Work to complete:
Could you please count how many lines in the data below hold the string "brown"? Reply with only the number.

Records supplied:

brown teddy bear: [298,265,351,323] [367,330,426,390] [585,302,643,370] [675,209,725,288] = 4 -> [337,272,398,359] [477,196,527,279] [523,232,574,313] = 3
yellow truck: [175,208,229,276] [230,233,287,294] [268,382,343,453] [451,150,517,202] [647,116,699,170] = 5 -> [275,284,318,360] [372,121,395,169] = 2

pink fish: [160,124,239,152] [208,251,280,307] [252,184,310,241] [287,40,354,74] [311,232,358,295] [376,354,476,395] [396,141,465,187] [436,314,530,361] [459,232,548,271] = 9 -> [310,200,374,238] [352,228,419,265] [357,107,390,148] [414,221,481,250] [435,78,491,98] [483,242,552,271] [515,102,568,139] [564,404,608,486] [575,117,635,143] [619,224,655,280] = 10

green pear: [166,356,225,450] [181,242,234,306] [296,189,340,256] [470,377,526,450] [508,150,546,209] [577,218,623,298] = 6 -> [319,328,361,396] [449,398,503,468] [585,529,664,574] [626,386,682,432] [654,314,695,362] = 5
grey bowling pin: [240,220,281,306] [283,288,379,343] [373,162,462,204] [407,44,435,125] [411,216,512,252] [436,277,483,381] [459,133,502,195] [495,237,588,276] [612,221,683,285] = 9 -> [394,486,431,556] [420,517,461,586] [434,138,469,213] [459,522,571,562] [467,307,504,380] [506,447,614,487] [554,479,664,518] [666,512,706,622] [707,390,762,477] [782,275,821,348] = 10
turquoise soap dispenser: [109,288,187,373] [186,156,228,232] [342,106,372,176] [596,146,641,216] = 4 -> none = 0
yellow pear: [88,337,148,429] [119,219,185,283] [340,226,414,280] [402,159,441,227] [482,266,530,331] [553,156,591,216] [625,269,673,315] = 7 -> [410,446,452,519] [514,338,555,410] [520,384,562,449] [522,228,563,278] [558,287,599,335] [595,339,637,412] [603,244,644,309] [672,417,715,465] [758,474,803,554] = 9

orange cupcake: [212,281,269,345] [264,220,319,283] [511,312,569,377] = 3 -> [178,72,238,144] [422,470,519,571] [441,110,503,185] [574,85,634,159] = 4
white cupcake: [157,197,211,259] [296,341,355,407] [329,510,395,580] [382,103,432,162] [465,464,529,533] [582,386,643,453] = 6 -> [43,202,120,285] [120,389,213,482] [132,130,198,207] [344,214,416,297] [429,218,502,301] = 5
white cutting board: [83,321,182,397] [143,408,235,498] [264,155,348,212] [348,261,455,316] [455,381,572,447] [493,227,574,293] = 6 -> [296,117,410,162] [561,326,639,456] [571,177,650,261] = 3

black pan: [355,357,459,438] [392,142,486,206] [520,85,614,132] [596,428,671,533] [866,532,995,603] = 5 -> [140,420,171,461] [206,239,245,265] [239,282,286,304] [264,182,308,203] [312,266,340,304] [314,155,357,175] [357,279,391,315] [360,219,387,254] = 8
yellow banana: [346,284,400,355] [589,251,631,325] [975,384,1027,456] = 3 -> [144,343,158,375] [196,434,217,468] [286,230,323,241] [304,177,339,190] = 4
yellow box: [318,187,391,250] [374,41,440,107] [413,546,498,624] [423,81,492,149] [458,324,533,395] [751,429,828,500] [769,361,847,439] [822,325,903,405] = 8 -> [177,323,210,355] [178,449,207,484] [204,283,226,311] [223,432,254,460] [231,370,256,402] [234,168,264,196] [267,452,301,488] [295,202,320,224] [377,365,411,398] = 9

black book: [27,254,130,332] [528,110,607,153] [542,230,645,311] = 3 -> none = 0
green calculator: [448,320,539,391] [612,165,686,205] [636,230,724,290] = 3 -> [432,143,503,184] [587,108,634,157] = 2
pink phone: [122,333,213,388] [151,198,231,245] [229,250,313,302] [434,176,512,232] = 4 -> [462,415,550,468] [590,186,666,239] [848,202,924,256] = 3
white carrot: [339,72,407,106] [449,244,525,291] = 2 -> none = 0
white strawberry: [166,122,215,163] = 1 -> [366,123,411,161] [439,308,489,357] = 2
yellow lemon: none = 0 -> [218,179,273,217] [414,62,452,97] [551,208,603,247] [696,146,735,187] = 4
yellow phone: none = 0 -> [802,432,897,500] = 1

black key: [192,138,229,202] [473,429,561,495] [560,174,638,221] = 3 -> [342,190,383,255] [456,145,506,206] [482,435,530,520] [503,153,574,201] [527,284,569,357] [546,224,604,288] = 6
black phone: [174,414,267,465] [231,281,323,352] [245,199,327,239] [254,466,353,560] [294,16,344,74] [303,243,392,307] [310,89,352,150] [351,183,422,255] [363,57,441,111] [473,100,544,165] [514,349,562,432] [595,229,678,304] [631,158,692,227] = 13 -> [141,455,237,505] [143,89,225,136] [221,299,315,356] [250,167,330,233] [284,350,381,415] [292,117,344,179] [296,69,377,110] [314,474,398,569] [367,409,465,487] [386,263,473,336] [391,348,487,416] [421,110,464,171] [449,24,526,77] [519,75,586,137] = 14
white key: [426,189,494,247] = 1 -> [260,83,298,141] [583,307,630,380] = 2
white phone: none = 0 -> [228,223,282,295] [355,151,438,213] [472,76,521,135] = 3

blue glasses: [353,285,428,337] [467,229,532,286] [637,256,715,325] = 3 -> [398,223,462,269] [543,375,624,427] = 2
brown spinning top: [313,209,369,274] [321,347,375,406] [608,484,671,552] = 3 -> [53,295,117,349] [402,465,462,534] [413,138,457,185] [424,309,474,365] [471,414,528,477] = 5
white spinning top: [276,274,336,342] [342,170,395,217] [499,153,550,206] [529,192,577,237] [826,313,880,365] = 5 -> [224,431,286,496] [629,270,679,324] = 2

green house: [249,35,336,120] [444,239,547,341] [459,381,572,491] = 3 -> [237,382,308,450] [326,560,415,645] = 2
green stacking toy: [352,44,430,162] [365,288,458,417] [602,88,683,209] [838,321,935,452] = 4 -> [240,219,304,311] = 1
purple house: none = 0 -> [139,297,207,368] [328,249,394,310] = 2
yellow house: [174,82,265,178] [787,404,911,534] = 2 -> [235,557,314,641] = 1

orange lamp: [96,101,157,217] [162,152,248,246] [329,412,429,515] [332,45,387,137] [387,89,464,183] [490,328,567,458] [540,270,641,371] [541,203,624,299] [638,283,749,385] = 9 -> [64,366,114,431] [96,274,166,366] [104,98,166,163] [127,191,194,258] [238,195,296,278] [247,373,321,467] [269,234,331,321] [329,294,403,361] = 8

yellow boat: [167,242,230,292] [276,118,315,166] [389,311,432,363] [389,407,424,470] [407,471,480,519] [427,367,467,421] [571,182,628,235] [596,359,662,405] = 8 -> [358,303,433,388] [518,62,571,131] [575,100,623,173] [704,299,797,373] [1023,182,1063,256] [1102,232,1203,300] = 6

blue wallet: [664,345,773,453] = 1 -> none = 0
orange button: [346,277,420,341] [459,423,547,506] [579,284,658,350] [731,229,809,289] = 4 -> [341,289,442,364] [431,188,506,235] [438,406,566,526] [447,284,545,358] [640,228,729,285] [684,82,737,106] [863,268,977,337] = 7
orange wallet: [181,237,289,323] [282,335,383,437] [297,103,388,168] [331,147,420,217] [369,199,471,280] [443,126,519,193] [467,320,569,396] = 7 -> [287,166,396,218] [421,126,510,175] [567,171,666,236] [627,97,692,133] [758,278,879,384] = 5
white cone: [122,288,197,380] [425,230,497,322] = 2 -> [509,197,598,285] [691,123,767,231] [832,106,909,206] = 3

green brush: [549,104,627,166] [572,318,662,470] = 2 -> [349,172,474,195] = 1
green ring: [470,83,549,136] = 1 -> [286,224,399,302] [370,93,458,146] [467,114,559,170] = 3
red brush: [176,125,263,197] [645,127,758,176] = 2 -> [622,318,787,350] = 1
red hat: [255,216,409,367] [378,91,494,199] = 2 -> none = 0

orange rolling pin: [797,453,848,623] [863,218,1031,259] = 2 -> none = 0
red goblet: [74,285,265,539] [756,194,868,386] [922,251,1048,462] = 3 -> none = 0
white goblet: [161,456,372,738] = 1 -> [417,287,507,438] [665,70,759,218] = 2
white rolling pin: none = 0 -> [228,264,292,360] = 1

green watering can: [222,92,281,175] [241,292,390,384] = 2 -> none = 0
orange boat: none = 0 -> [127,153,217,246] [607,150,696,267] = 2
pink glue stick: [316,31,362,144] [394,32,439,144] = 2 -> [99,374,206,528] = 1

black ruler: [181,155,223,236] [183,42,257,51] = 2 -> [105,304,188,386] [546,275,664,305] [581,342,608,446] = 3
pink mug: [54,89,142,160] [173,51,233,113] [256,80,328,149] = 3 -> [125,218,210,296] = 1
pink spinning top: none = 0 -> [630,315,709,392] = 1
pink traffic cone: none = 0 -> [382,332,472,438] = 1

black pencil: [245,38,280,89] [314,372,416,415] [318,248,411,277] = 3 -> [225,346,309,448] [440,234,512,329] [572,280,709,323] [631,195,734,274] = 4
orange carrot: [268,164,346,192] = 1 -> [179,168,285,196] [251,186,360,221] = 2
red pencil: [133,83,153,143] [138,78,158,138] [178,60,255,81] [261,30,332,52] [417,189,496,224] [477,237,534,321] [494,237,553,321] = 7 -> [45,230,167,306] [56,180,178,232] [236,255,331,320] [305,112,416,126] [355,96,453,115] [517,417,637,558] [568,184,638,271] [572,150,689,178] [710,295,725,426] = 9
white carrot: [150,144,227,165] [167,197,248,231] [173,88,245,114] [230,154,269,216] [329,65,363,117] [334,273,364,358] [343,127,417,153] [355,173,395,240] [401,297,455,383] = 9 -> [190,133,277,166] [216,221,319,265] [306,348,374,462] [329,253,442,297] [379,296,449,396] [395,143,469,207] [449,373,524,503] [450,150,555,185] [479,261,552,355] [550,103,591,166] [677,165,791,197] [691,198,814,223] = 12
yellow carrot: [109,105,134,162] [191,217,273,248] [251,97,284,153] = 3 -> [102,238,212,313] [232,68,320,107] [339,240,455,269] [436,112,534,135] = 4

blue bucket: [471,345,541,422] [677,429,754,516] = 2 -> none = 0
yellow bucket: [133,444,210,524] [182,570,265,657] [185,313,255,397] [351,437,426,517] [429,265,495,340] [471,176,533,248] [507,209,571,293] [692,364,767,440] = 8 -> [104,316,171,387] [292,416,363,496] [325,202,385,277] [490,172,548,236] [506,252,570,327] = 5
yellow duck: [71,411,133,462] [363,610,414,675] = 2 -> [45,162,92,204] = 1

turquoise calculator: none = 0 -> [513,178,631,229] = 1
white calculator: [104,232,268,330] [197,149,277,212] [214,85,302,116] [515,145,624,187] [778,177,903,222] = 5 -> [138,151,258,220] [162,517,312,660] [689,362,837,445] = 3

Exercise output:
2